*** RAW DATA ***

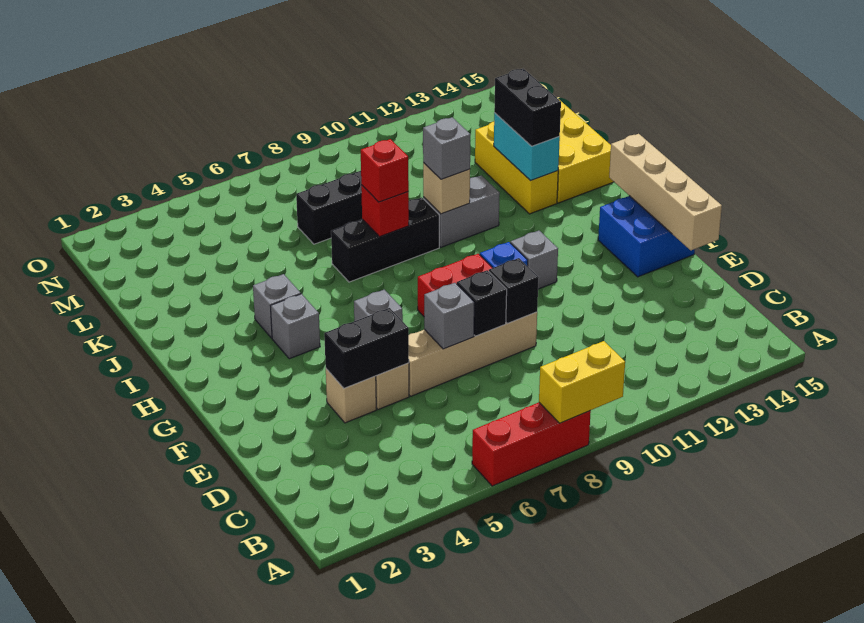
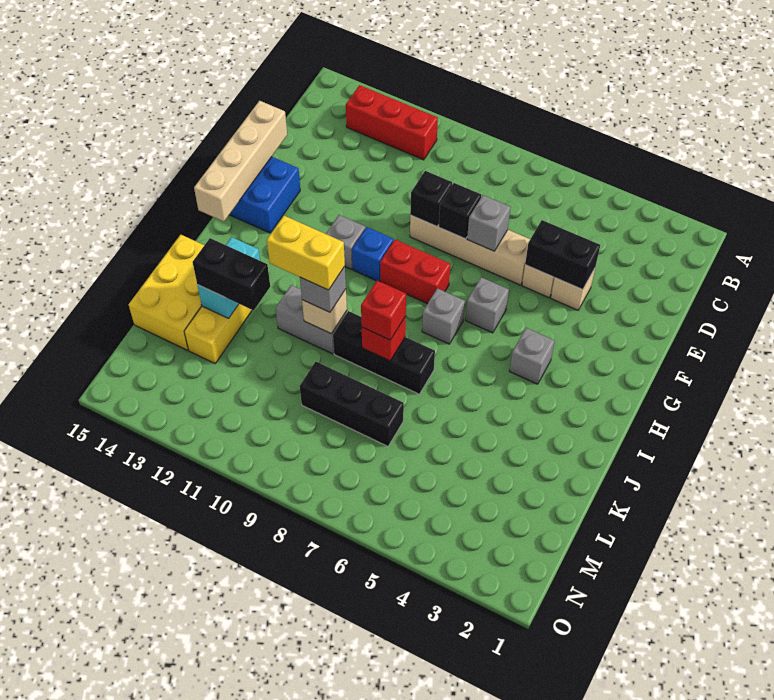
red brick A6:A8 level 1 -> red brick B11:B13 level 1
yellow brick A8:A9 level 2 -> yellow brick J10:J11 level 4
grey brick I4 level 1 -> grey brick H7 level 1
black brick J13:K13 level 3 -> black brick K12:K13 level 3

*** End of RAW DATA ***

EXERCISE DETAILS:
Taking the line that contains "grey brick I4" as the first and the last line of the material as the final one, transcribe that span exactly and include nothing else.

ANSWER TO THIS TASK:
grey brick I4 level 1 -> grey brick H7 level 1
black brick J13:K13 level 3 -> black brick K12:K13 level 3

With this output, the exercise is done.